::: DATA FOR REVIEW

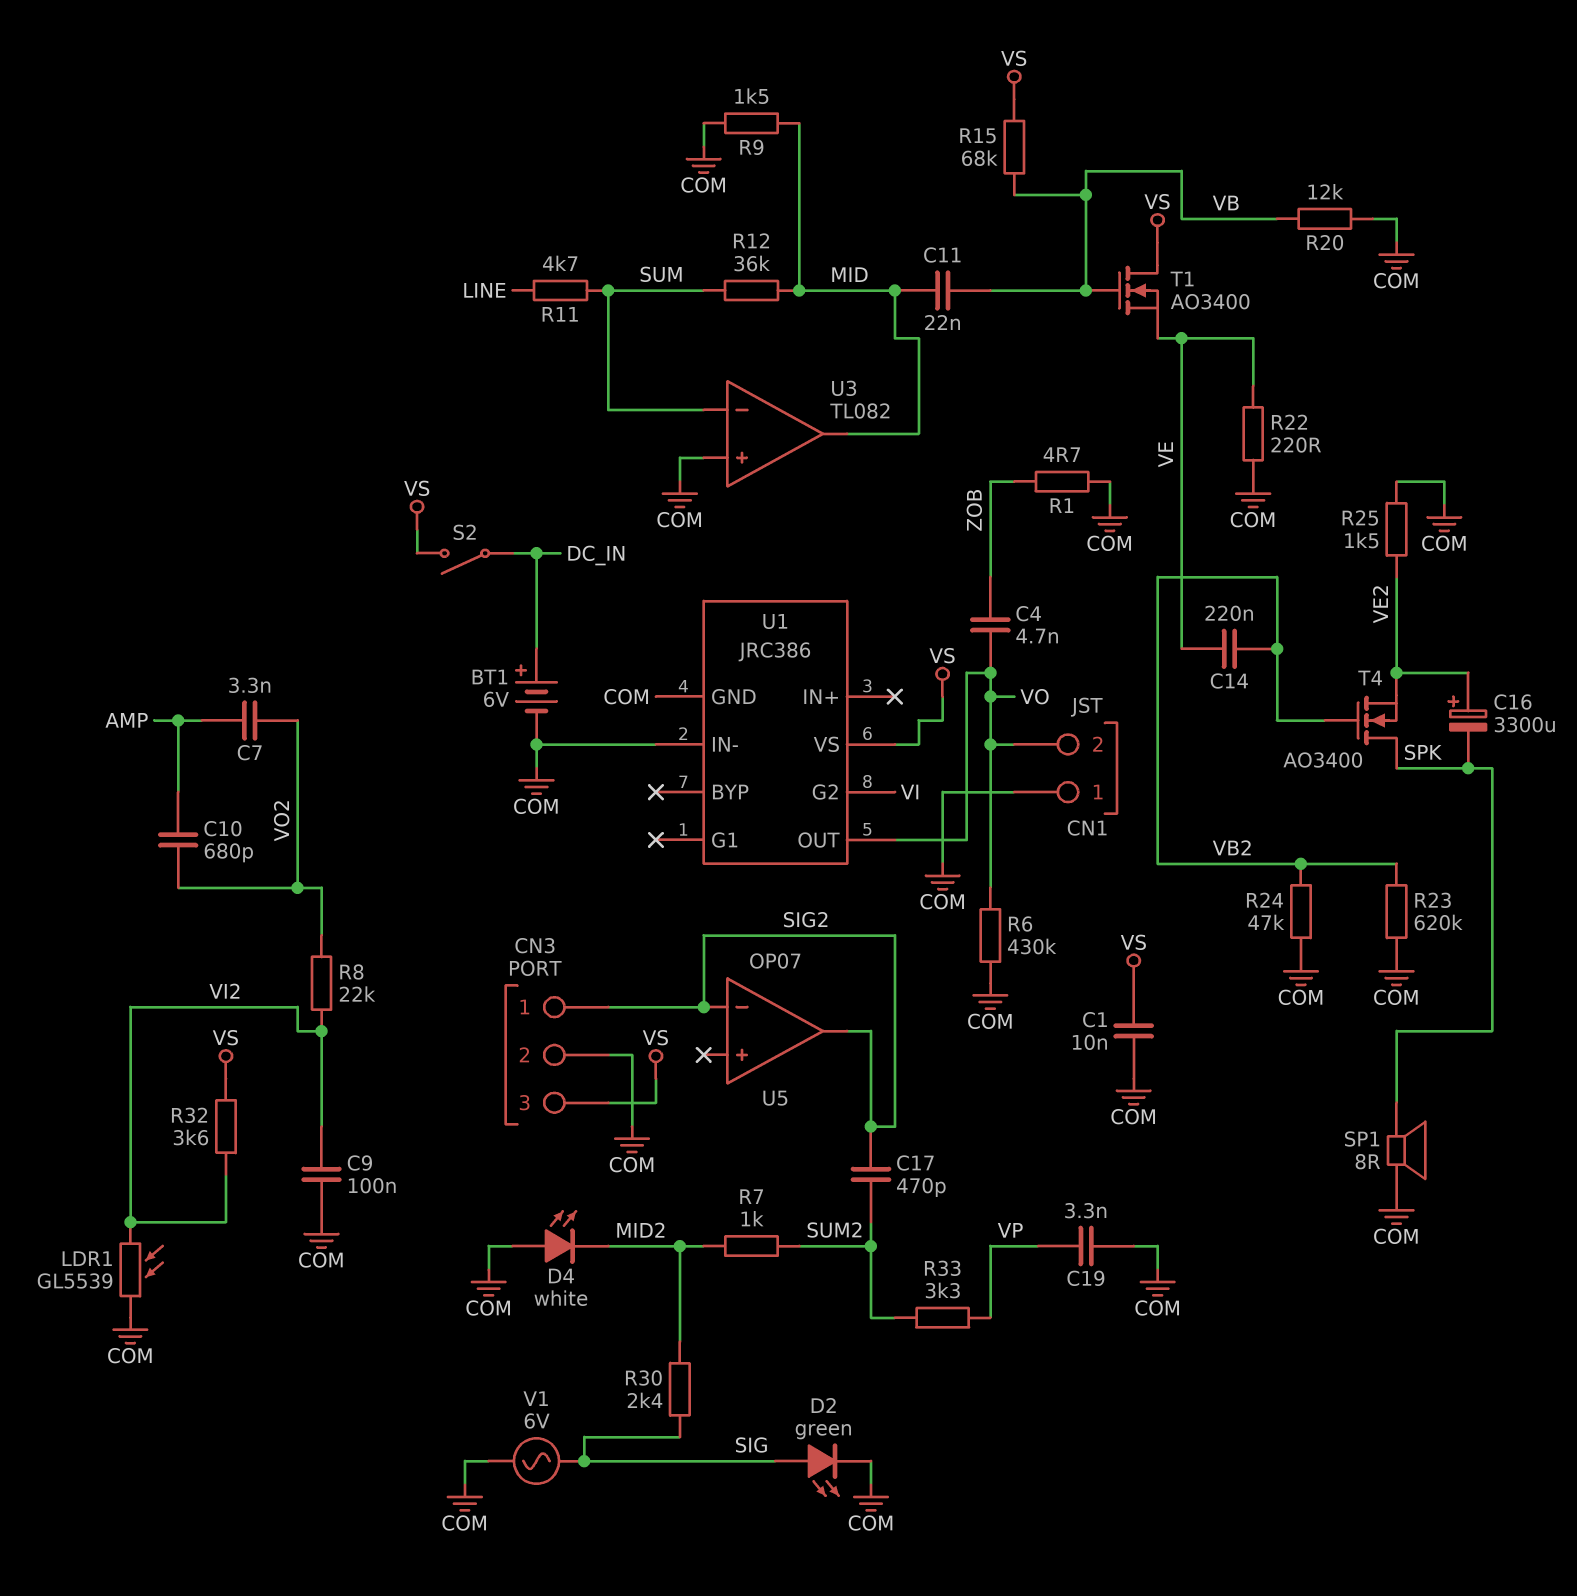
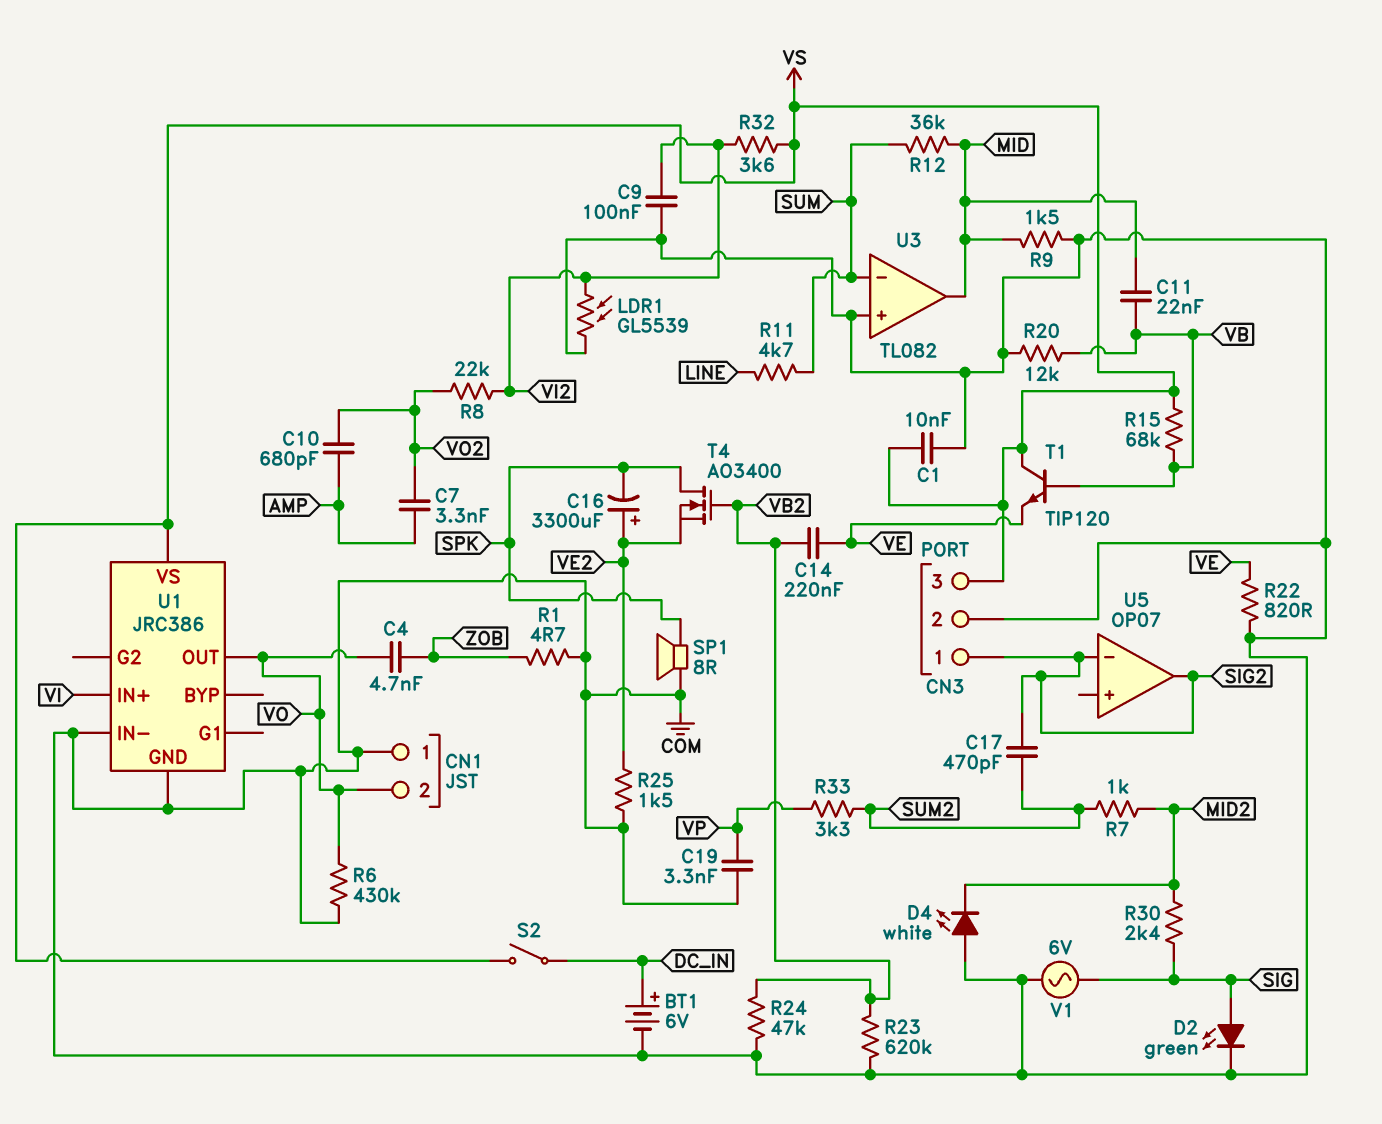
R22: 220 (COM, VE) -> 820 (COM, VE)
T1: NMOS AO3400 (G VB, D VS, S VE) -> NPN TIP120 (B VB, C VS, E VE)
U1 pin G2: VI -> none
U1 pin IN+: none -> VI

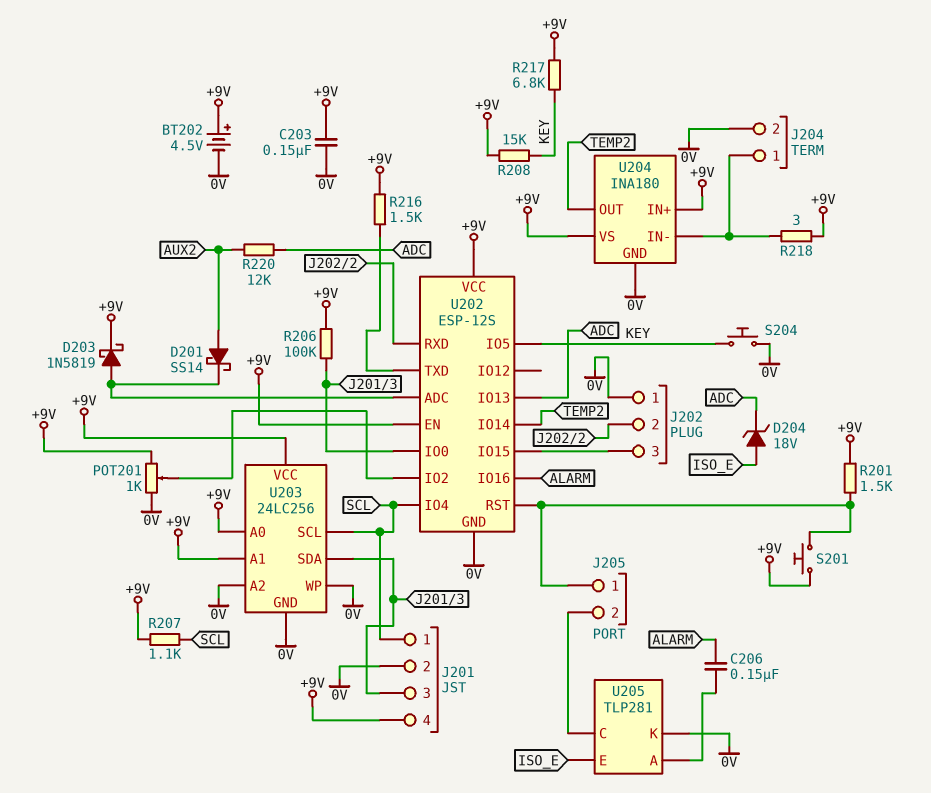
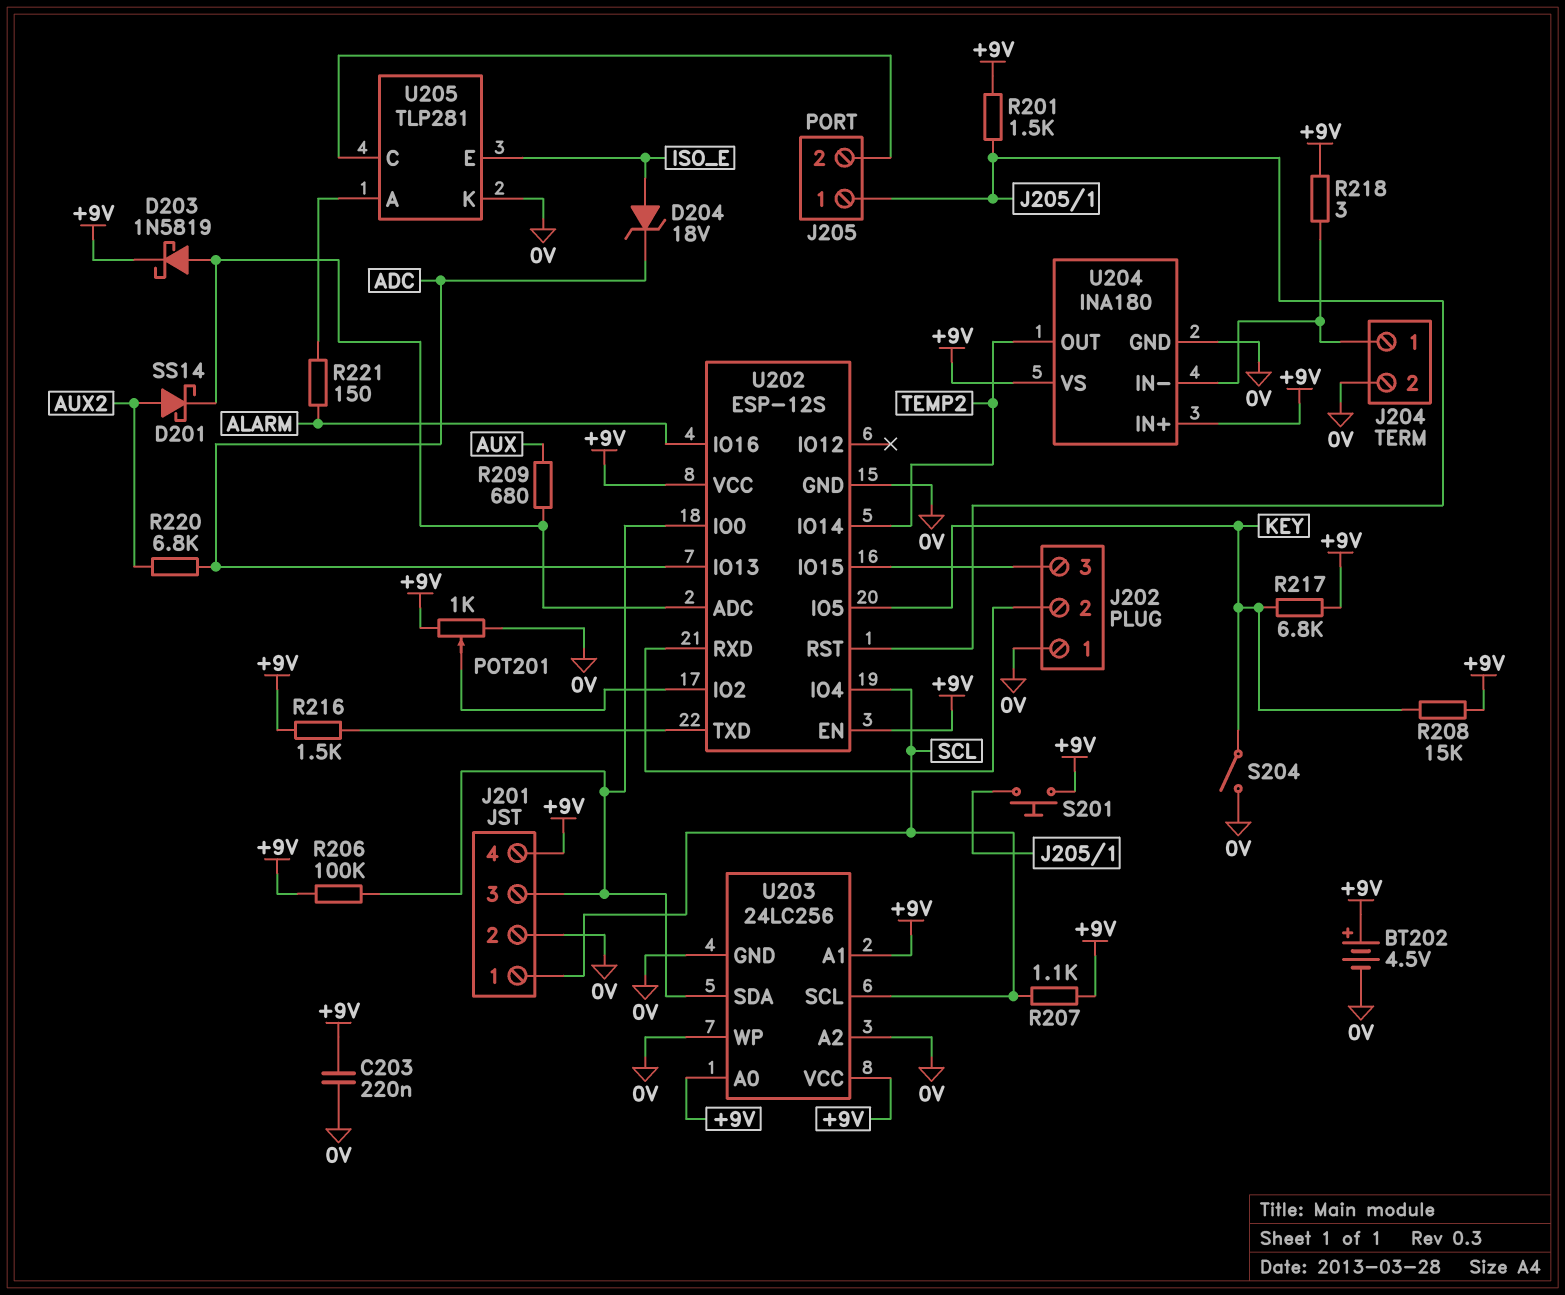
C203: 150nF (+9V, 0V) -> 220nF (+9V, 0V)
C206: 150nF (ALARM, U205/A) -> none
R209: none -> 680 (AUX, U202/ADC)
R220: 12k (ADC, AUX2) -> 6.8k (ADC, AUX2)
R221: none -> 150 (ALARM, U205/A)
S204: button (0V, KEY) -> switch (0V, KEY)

::::::

■ TASK TO COMPLETE ■
Go through the lines above and count those that include "ALARM"; give the total and nothing more.

■ YOUR SOLUTION ■
2